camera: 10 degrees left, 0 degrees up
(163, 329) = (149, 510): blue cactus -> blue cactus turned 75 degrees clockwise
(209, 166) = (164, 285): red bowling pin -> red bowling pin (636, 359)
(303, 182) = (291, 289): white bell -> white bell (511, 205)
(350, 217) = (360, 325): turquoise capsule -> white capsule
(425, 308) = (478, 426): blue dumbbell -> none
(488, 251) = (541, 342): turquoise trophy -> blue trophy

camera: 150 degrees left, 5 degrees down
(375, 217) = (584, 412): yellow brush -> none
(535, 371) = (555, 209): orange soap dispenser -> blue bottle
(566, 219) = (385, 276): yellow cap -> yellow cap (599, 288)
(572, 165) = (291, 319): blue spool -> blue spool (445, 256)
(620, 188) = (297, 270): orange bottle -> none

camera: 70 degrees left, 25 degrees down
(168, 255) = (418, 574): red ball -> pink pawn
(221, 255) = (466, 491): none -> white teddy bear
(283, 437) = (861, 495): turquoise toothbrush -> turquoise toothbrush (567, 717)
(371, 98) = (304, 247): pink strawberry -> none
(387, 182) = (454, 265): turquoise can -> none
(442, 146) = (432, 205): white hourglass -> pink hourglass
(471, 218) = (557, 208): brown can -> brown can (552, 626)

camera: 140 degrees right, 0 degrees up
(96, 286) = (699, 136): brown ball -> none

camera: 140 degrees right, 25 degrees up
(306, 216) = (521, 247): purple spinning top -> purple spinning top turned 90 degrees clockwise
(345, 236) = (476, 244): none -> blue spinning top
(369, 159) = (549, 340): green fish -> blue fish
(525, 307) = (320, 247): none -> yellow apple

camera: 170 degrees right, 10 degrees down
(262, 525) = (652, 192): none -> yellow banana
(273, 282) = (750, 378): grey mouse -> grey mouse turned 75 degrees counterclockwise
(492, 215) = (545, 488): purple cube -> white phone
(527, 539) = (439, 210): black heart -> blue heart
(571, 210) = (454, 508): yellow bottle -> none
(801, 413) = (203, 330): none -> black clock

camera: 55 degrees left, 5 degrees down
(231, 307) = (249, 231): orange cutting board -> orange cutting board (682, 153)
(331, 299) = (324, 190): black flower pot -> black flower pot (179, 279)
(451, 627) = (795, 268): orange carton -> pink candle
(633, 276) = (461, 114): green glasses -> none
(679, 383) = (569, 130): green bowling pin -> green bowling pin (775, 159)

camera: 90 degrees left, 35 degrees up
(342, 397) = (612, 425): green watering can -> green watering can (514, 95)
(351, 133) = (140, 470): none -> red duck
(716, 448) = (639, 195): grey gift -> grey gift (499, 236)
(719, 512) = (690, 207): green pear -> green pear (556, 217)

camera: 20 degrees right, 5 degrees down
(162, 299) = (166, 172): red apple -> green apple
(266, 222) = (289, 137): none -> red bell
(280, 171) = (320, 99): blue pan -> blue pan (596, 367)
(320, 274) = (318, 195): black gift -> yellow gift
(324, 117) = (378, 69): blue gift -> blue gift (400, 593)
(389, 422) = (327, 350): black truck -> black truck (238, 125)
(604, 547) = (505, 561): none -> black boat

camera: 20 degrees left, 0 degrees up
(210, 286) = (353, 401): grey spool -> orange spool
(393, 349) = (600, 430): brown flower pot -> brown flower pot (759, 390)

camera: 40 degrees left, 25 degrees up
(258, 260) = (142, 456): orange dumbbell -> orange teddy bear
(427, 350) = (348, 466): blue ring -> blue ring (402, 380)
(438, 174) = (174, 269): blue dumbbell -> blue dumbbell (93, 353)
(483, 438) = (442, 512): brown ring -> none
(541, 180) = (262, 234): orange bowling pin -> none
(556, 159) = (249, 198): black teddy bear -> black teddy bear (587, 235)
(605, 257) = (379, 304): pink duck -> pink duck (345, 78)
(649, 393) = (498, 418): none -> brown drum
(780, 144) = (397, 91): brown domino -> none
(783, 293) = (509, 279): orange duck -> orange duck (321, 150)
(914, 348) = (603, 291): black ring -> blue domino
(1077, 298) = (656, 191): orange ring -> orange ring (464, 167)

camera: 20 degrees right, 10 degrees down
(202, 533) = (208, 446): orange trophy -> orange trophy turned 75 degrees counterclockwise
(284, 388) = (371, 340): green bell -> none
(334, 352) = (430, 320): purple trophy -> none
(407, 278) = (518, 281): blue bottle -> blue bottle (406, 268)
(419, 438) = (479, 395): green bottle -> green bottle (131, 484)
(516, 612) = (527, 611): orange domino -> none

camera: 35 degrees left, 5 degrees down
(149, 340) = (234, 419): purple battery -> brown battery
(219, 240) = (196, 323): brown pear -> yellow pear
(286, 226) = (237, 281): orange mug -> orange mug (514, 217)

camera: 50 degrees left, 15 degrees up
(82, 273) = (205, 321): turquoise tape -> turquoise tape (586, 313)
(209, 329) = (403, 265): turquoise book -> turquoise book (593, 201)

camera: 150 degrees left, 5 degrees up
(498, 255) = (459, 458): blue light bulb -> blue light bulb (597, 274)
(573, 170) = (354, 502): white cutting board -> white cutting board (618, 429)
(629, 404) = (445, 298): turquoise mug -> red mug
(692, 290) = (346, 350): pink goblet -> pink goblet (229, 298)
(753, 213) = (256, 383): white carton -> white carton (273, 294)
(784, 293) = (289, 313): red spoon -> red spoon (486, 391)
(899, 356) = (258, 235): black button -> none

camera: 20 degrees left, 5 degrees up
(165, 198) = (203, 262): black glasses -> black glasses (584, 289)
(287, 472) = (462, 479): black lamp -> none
—————
» Task to carry out: Only a number belongs in the answer: the number of lines in the preceding data that hold "spool".

» Your response: 2